*** DATA EXTRACT ***
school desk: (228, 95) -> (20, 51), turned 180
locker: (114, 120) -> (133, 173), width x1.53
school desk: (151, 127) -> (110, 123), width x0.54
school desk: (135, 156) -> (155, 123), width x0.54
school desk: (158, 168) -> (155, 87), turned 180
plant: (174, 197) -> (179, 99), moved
*** End of DATA EXTRACT ***
- _EXERCISE_:
Write every record out again exactly.

- _SOLUTION TO THIS PROBLEM_:
school desk: (228, 95) -> (20, 51), turned 180
locker: (114, 120) -> (133, 173), width x1.53
school desk: (151, 127) -> (110, 123), width x0.54
school desk: (135, 156) -> (155, 123), width x0.54
school desk: (158, 168) -> (155, 87), turned 180
plant: (174, 197) -> (179, 99), moved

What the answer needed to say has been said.